> Your goal
Across the entries below, count the lines that contain the word "size" and reply with that number only.

> Provided records
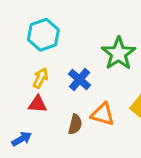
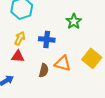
green star: (119, 53) -> (74, 21), size x0.7
blue cross: (80, 80) -> (47, 39), turned -35

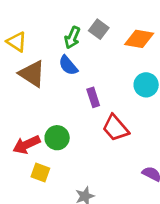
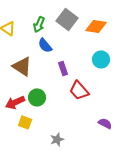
gray square: (99, 29) -> (67, 19), size x1.5
green arrow: (72, 38) -> (39, 24), moved
brown triangle: (32, 74) -> (22, 66), moved

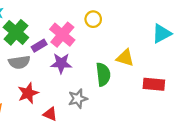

> Output for this exercise
2